* What is being asked *
The result should be a word-for-word retyping of the entries below, free of pictures.

* Dataset *
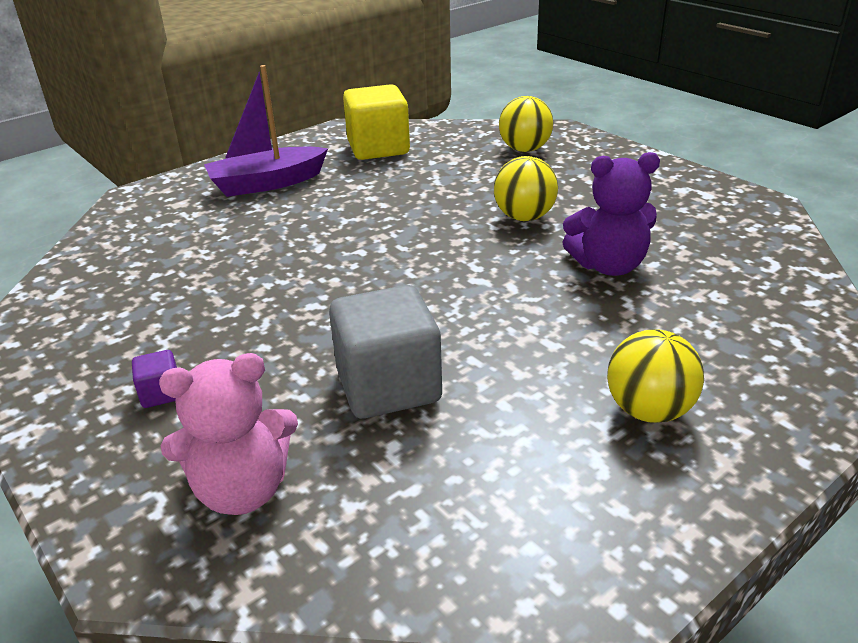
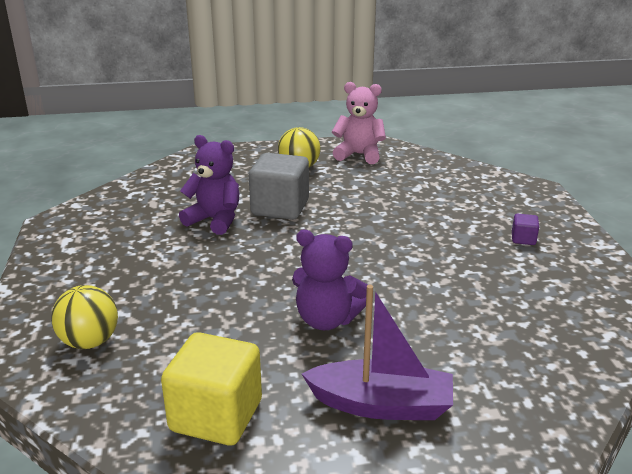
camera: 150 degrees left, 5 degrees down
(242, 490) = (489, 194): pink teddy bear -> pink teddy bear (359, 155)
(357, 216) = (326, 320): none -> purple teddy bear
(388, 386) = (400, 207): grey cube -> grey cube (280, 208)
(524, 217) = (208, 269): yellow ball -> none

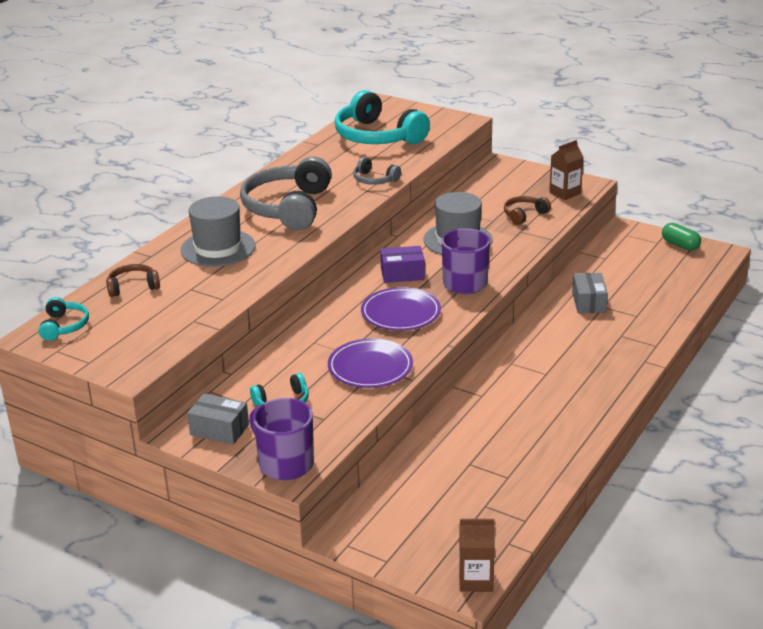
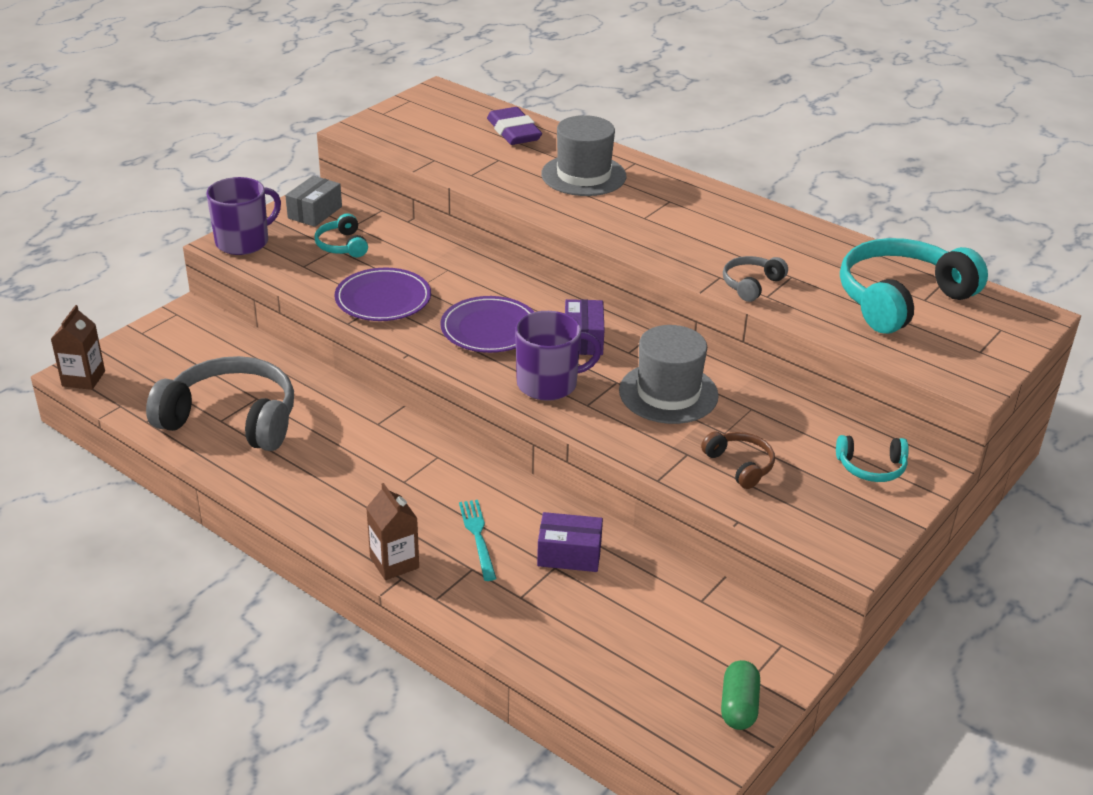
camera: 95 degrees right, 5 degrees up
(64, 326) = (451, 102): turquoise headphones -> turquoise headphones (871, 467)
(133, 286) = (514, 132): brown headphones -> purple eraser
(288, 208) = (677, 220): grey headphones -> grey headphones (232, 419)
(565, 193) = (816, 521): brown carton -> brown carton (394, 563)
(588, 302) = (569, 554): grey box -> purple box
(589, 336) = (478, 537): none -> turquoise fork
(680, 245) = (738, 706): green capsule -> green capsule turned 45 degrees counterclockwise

* Expected answer *
camera: 150 degrees left, 5 degrees down
(242, 490) = (489, 194): pink teddy bear -> pink teddy bear (359, 155)
(357, 216) = (326, 320): none -> purple teddy bear
(388, 386) = (400, 207): grey cube -> grey cube (280, 208)
(524, 217) = (208, 269): yellow ball -> none

camera: 95 degrees right, 5 degrees up
(64, 326) = (451, 102): turquoise headphones -> turquoise headphones (871, 467)
(133, 286) = (514, 132): brown headphones -> purple eraser
(288, 208) = (677, 220): grey headphones -> grey headphones (232, 419)
(565, 193) = (816, 521): brown carton -> brown carton (394, 563)
(588, 302) = (569, 554): grey box -> purple box
(589, 336) = (478, 537): none -> turquoise fork
(680, 245) = (738, 706): green capsule -> green capsule turned 45 degrees counterclockwise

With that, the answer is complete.